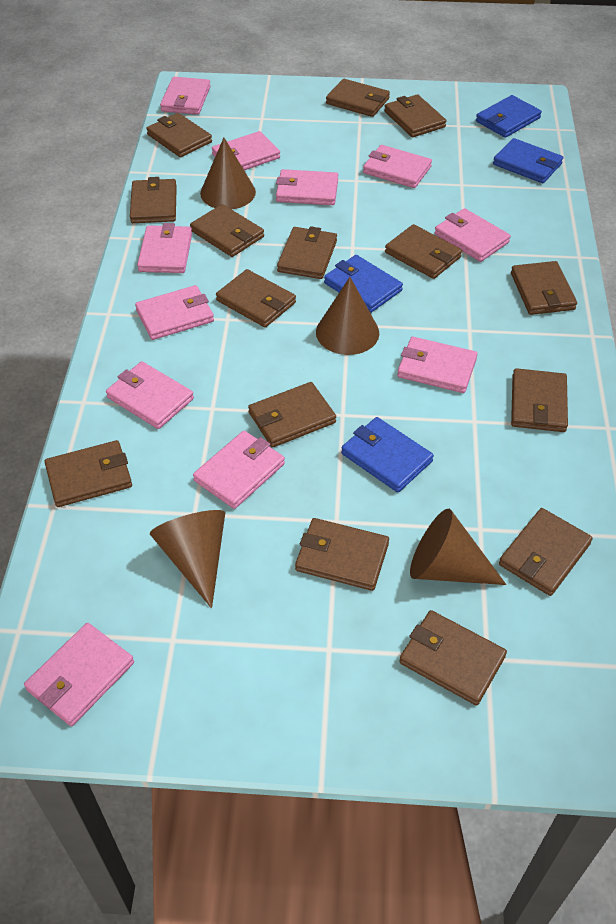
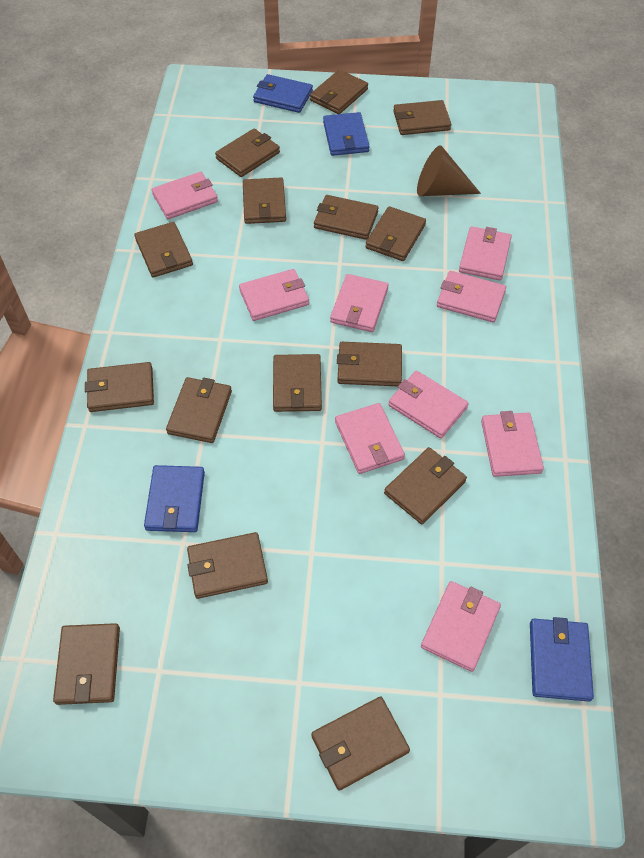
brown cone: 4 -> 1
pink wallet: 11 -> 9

========

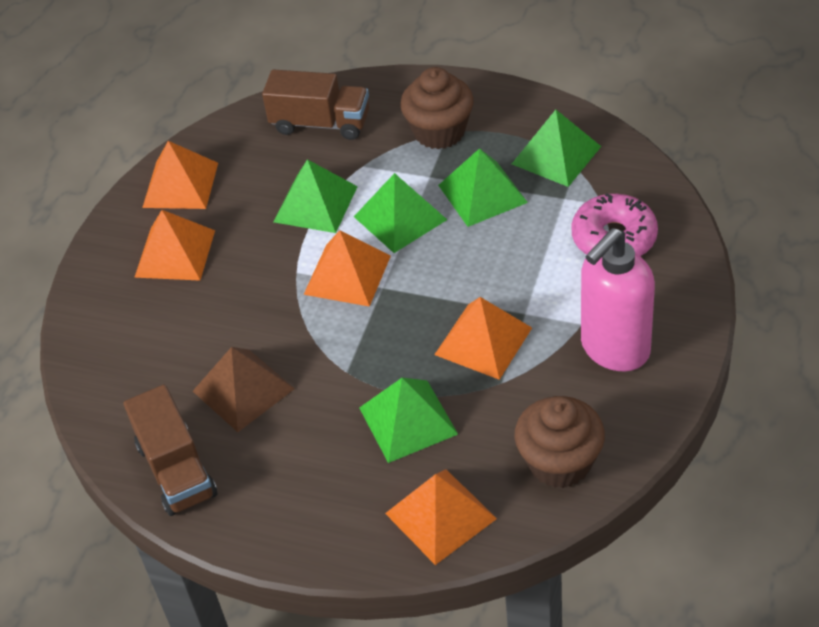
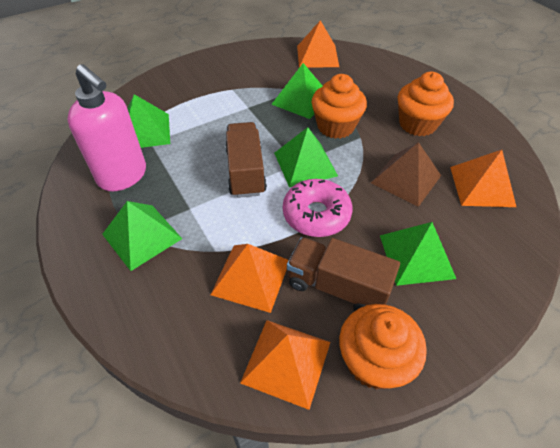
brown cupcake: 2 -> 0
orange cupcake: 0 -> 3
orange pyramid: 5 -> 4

========

What you have to do → Copy every line of the listing that includes the string "orange".

Exercise answer →
orange cupcake: 0 -> 3
orange pyramid: 5 -> 4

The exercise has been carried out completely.